> [Your goal]
Restate word for word the span of lines that opens with the line containing "(232, 294) = (326, 335): purple bowl -> none" and closes with the last line of the material. Include both ends and nothing more.

> [Collected data]
☆ ☆ ☆ ☆
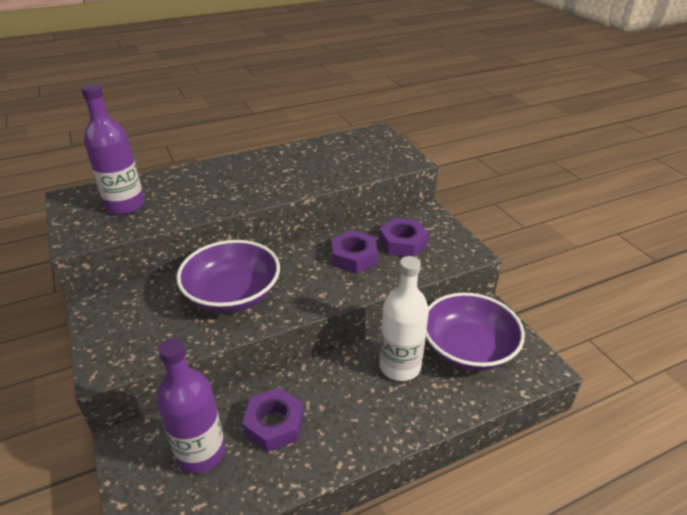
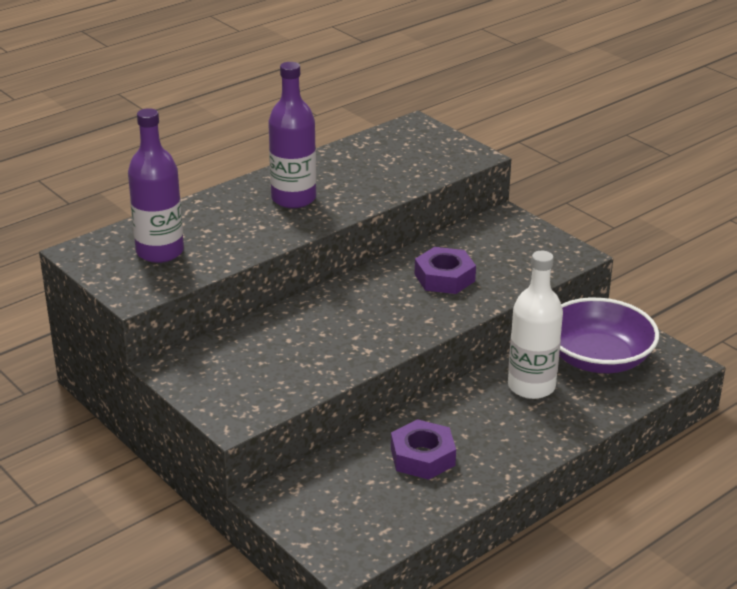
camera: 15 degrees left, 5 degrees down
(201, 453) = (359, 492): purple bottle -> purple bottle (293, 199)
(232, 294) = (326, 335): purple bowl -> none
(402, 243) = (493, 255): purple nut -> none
☆ ☆ ☆ ☆
> [Exercise solution]
(232, 294) = (326, 335): purple bowl -> none
(402, 243) = (493, 255): purple nut -> none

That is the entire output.